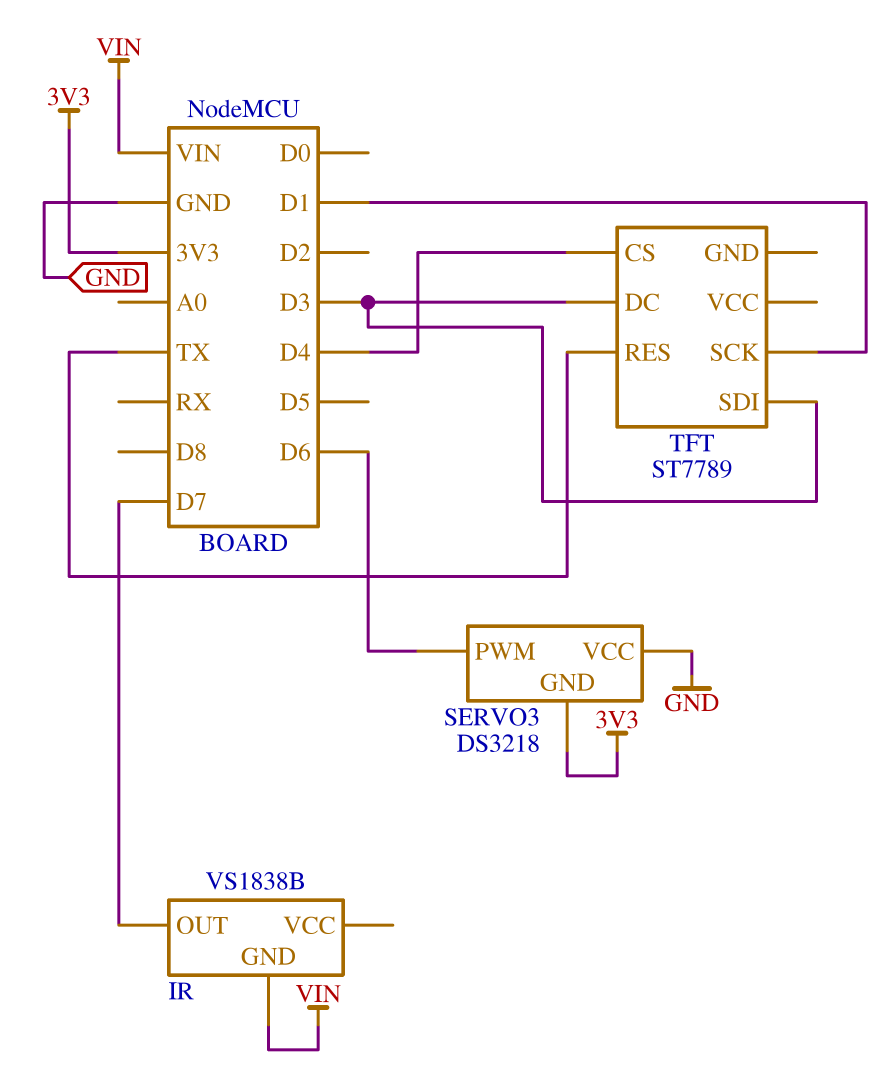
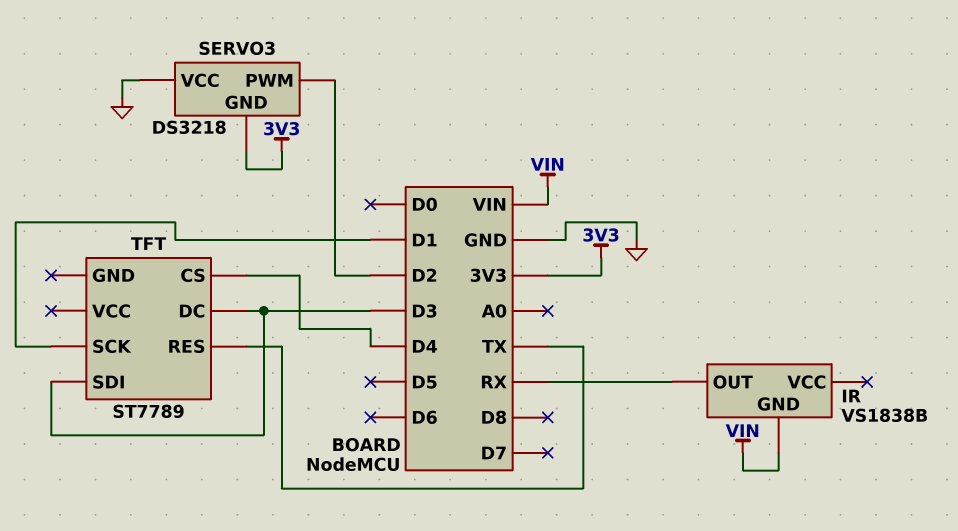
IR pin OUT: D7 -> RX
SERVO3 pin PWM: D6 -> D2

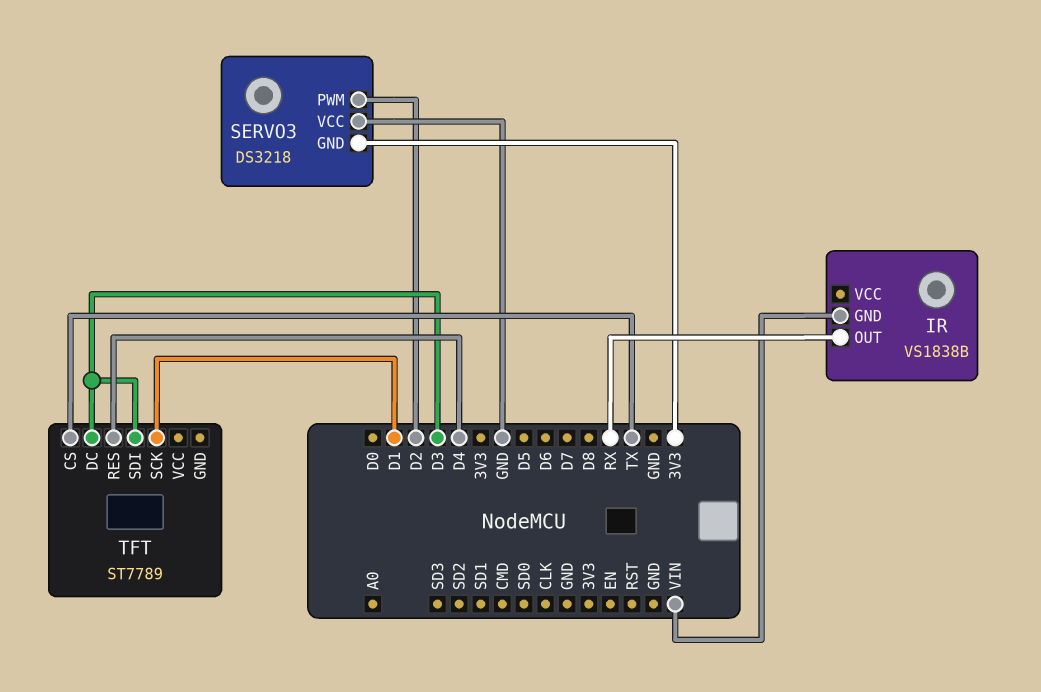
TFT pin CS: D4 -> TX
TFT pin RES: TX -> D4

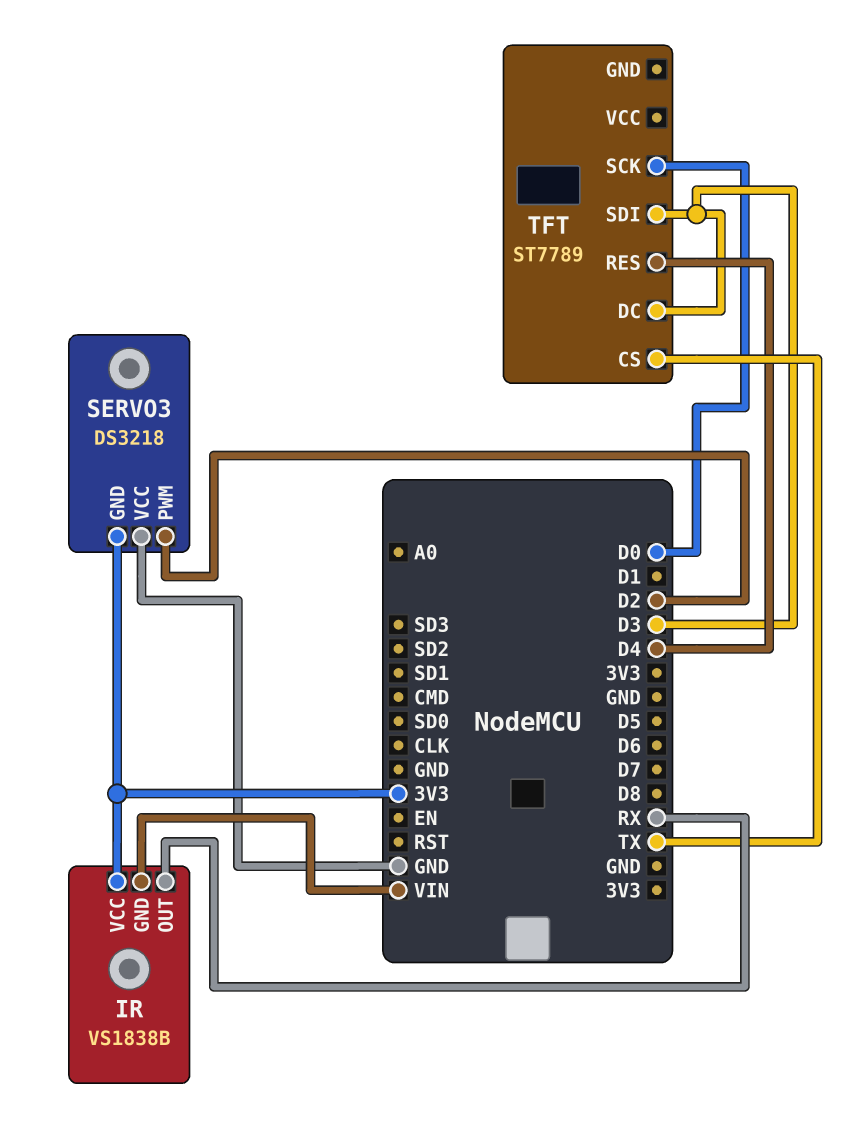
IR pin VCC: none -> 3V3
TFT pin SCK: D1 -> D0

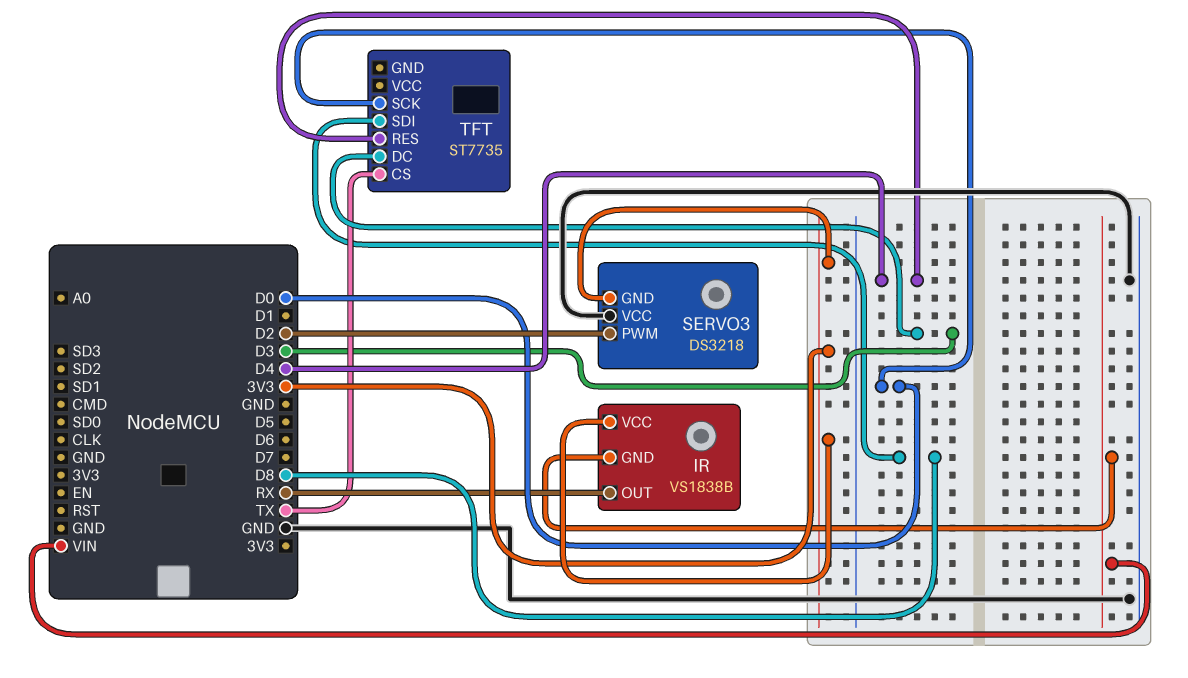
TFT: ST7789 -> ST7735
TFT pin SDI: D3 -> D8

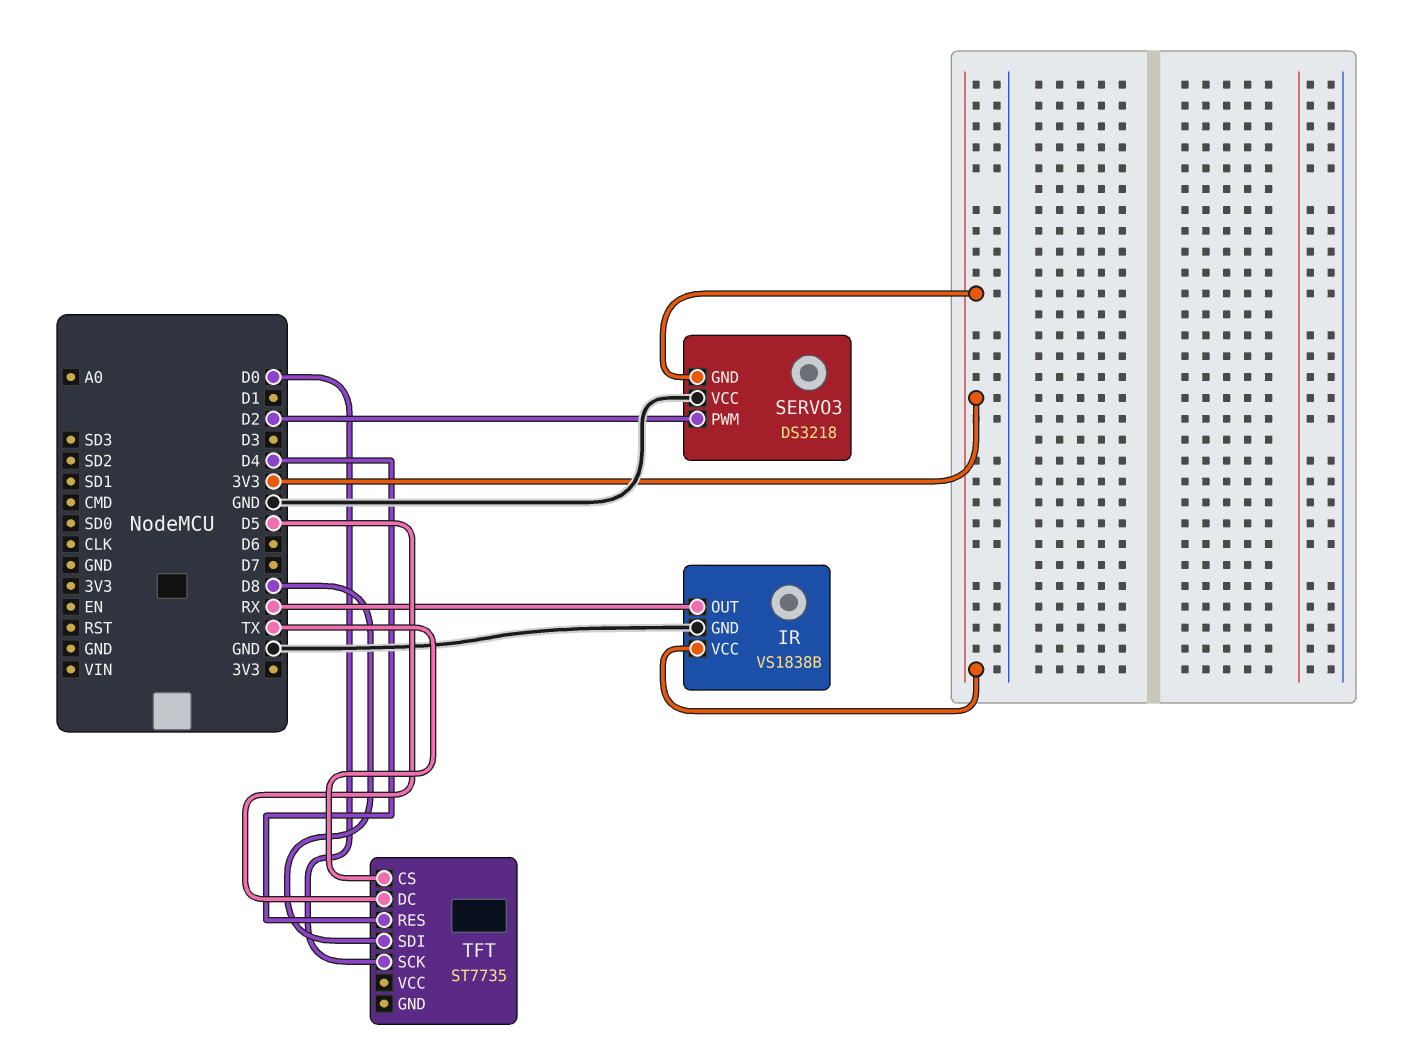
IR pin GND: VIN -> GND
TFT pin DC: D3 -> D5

» EXERCISE DESCRIPTION: With pictures left out, extract the lines from the one containing "SERVO3 pin PWM: D6 -> D2" to the end of the material above, both included, exactly as written.

» RESPONSE BOX:
SERVO3 pin PWM: D6 -> D2

TFT pin CS: D4 -> TX
TFT pin RES: TX -> D4

IR pin VCC: none -> 3V3
TFT pin SCK: D1 -> D0

TFT: ST7789 -> ST7735
TFT pin SDI: D3 -> D8

IR pin GND: VIN -> GND
TFT pin DC: D3 -> D5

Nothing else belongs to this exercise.